BEGIN Supplied information

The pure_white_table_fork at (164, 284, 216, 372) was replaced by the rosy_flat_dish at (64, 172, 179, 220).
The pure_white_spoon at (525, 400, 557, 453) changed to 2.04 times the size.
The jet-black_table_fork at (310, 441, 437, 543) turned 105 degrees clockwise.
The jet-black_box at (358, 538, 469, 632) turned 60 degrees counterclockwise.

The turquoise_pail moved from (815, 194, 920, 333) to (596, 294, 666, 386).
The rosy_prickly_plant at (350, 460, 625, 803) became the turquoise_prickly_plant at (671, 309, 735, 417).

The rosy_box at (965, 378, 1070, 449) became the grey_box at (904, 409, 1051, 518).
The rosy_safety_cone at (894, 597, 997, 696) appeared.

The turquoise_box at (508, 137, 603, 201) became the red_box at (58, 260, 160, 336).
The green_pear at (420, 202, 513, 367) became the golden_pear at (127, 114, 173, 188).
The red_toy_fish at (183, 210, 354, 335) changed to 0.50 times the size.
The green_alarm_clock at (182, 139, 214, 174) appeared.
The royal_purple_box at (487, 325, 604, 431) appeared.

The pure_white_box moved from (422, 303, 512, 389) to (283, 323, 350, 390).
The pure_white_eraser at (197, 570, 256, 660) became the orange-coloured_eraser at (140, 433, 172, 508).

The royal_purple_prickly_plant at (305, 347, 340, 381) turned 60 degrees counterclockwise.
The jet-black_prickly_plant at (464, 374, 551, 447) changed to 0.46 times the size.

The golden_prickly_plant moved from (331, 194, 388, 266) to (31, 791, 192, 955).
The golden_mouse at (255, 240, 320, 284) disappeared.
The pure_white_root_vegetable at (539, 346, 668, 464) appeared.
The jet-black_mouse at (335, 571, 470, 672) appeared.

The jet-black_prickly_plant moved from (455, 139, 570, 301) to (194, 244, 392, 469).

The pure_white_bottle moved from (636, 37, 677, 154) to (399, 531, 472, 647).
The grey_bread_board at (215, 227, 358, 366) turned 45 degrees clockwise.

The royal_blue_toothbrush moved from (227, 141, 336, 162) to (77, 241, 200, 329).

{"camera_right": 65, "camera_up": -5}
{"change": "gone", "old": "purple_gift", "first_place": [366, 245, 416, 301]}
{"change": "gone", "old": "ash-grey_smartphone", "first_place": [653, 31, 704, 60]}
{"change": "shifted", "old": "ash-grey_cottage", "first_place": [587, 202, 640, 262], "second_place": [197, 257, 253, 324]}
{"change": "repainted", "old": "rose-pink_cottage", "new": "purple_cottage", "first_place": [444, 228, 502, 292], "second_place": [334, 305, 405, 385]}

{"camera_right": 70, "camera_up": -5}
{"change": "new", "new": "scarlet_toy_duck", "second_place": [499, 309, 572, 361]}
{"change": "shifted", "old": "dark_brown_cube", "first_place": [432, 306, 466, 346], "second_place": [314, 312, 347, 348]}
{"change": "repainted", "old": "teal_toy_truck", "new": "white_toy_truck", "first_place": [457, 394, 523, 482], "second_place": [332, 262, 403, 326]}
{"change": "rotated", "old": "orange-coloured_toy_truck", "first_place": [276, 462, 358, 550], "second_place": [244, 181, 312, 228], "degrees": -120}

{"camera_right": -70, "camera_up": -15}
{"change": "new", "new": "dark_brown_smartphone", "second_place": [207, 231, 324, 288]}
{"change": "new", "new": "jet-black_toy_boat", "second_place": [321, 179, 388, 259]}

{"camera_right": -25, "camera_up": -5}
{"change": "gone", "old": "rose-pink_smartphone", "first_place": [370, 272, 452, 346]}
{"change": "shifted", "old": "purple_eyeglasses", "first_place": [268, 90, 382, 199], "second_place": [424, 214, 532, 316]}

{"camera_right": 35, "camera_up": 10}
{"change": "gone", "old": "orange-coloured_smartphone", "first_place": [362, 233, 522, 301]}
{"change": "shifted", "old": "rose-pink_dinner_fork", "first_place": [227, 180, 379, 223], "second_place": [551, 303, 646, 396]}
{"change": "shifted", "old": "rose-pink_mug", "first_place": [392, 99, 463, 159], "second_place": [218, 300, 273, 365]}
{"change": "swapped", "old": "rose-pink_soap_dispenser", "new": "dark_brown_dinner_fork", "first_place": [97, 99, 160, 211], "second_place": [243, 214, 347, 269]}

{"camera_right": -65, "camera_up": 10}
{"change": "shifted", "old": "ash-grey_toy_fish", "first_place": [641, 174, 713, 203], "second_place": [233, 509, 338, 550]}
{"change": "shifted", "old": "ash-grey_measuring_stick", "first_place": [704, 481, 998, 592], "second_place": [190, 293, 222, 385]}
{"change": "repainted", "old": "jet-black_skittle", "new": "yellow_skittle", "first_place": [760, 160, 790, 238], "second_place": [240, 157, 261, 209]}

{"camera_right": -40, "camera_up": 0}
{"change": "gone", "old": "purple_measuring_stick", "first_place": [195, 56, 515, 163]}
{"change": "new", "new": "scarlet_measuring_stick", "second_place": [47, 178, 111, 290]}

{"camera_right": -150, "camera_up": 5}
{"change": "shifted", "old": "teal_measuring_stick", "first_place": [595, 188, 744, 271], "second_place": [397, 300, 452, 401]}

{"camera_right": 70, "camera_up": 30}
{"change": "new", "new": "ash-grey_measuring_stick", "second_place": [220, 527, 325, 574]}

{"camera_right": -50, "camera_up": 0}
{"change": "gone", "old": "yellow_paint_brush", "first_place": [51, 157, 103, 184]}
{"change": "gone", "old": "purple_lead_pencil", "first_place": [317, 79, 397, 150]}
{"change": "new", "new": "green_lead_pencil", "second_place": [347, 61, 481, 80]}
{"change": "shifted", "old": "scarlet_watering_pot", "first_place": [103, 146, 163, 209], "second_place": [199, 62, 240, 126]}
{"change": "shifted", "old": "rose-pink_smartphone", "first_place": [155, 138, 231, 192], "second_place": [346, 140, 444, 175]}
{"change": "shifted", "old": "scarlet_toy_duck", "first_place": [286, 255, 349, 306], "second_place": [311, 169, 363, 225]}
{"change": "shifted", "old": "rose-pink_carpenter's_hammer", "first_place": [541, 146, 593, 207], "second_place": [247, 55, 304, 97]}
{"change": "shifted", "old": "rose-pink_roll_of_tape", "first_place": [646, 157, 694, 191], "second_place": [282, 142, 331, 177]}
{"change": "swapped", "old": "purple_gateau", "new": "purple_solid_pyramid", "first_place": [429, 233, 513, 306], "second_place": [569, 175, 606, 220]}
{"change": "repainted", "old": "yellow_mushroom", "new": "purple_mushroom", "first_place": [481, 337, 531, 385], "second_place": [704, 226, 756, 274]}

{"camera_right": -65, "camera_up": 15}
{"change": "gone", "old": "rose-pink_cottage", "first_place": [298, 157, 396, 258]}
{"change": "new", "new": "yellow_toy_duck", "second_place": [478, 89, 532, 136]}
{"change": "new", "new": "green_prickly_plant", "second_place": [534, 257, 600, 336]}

END Supplied information

▶ [Problem statement]
Return the data in full, exactly as it appears above.

▶ [Written answer]
The pure_white_table_fork at (164, 284, 216, 372) was replaced by the rosy_flat_dish at (64, 172, 179, 220).
The pure_white_spoon at (525, 400, 557, 453) changed to 2.04 times the size.
The jet-black_table_fork at (310, 441, 437, 543) turned 105 degrees clockwise.
The jet-black_box at (358, 538, 469, 632) turned 60 degrees counterclockwise.

The turquoise_pail moved from (815, 194, 920, 333) to (596, 294, 666, 386).
The rosy_prickly_plant at (350, 460, 625, 803) became the turquoise_prickly_plant at (671, 309, 735, 417).

The rosy_box at (965, 378, 1070, 449) became the grey_box at (904, 409, 1051, 518).
The rosy_safety_cone at (894, 597, 997, 696) appeared.

The turquoise_box at (508, 137, 603, 201) became the red_box at (58, 260, 160, 336).
The green_pear at (420, 202, 513, 367) became the golden_pear at (127, 114, 173, 188).
The red_toy_fish at (183, 210, 354, 335) changed to 0.50 times the size.
The green_alarm_clock at (182, 139, 214, 174) appeared.
The royal_purple_box at (487, 325, 604, 431) appeared.

The pure_white_box moved from (422, 303, 512, 389) to (283, 323, 350, 390).
The pure_white_eraser at (197, 570, 256, 660) became the orange-coloured_eraser at (140, 433, 172, 508).

The royal_purple_prickly_plant at (305, 347, 340, 381) turned 60 degrees counterclockwise.
The jet-black_prickly_plant at (464, 374, 551, 447) changed to 0.46 times the size.

The golden_prickly_plant moved from (331, 194, 388, 266) to (31, 791, 192, 955).
The golden_mouse at (255, 240, 320, 284) disappeared.
The pure_white_root_vegetable at (539, 346, 668, 464) appeared.
The jet-black_mouse at (335, 571, 470, 672) appeared.

The jet-black_prickly_plant moved from (455, 139, 570, 301) to (194, 244, 392, 469).

The pure_white_bottle moved from (636, 37, 677, 154) to (399, 531, 472, 647).
The grey_bread_board at (215, 227, 358, 366) turned 45 degrees clockwise.

The royal_blue_toothbrush moved from (227, 141, 336, 162) to (77, 241, 200, 329).

{"camera_right": 65, "camera_up": -5}
{"change": "gone", "old": "purple_gift", "first_place": [366, 245, 416, 301]}
{"change": "gone", "old": "ash-grey_smartphone", "first_place": [653, 31, 704, 60]}
{"change": "shifted", "old": "ash-grey_cottage", "first_place": [587, 202, 640, 262], "second_place": [197, 257, 253, 324]}
{"change": "repainted", "old": "rose-pink_cottage", "new": "purple_cottage", "first_place": [444, 228, 502, 292], "second_place": [334, 305, 405, 385]}

{"camera_right": 70, "camera_up": -5}
{"change": "new", "new": "scarlet_toy_duck", "second_place": [499, 309, 572, 361]}
{"change": "shifted", "old": "dark_brown_cube", "first_place": [432, 306, 466, 346], "second_place": [314, 312, 347, 348]}
{"change": "repainted", "old": "teal_toy_truck", "new": "white_toy_truck", "first_place": [457, 394, 523, 482], "second_place": [332, 262, 403, 326]}
{"change": "rotated", "old": "orange-coloured_toy_truck", "first_place": [276, 462, 358, 550], "second_place": [244, 181, 312, 228], "degrees": -120}

{"camera_right": -70, "camera_up": -15}
{"change": "new", "new": "dark_brown_smartphone", "second_place": [207, 231, 324, 288]}
{"change": "new", "new": "jet-black_toy_boat", "second_place": [321, 179, 388, 259]}

{"camera_right": -25, "camera_up": -5}
{"change": "gone", "old": "rose-pink_smartphone", "first_place": [370, 272, 452, 346]}
{"change": "shifted", "old": "purple_eyeglasses", "first_place": [268, 90, 382, 199], "second_place": [424, 214, 532, 316]}

{"camera_right": 35, "camera_up": 10}
{"change": "gone", "old": "orange-coloured_smartphone", "first_place": [362, 233, 522, 301]}
{"change": "shifted", "old": "rose-pink_dinner_fork", "first_place": [227, 180, 379, 223], "second_place": [551, 303, 646, 396]}
{"change": "shifted", "old": "rose-pink_mug", "first_place": [392, 99, 463, 159], "second_place": [218, 300, 273, 365]}
{"change": "swapped", "old": "rose-pink_soap_dispenser", "new": "dark_brown_dinner_fork", "first_place": [97, 99, 160, 211], "second_place": [243, 214, 347, 269]}

{"camera_right": -65, "camera_up": 10}
{"change": "shifted", "old": "ash-grey_toy_fish", "first_place": [641, 174, 713, 203], "second_place": [233, 509, 338, 550]}
{"change": "shifted", "old": "ash-grey_measuring_stick", "first_place": [704, 481, 998, 592], "second_place": [190, 293, 222, 385]}
{"change": "repainted", "old": "jet-black_skittle", "new": "yellow_skittle", "first_place": [760, 160, 790, 238], "second_place": [240, 157, 261, 209]}

{"camera_right": -40, "camera_up": 0}
{"change": "gone", "old": "purple_measuring_stick", "first_place": [195, 56, 515, 163]}
{"change": "new", "new": "scarlet_measuring_stick", "second_place": [47, 178, 111, 290]}

{"camera_right": -150, "camera_up": 5}
{"change": "shifted", "old": "teal_measuring_stick", "first_place": [595, 188, 744, 271], "second_place": [397, 300, 452, 401]}

{"camera_right": 70, "camera_up": 30}
{"change": "new", "new": "ash-grey_measuring_stick", "second_place": [220, 527, 325, 574]}

{"camera_right": -50, "camera_up": 0}
{"change": "gone", "old": "yellow_paint_brush", "first_place": [51, 157, 103, 184]}
{"change": "gone", "old": "purple_lead_pencil", "first_place": [317, 79, 397, 150]}
{"change": "new", "new": "green_lead_pencil", "second_place": [347, 61, 481, 80]}
{"change": "shifted", "old": "scarlet_watering_pot", "first_place": [103, 146, 163, 209], "second_place": [199, 62, 240, 126]}
{"change": "shifted", "old": "rose-pink_smartphone", "first_place": [155, 138, 231, 192], "second_place": [346, 140, 444, 175]}
{"change": "shifted", "old": "scarlet_toy_duck", "first_place": [286, 255, 349, 306], "second_place": [311, 169, 363, 225]}
{"change": "shifted", "old": "rose-pink_carpenter's_hammer", "first_place": [541, 146, 593, 207], "second_place": [247, 55, 304, 97]}
{"change": "shifted", "old": "rose-pink_roll_of_tape", "first_place": [646, 157, 694, 191], "second_place": [282, 142, 331, 177]}
{"change": "swapped", "old": "purple_gateau", "new": "purple_solid_pyramid", "first_place": [429, 233, 513, 306], "second_place": [569, 175, 606, 220]}
{"change": "repainted", "old": "yellow_mushroom", "new": "purple_mushroom", "first_place": [481, 337, 531, 385], "second_place": [704, 226, 756, 274]}

{"camera_right": -65, "camera_up": 15}
{"change": "gone", "old": "rose-pink_cottage", "first_place": [298, 157, 396, 258]}
{"change": "new", "new": "yellow_toy_duck", "second_place": [478, 89, 532, 136]}
{"change": "new", "new": "green_prickly_plant", "second_place": [534, 257, 600, 336]}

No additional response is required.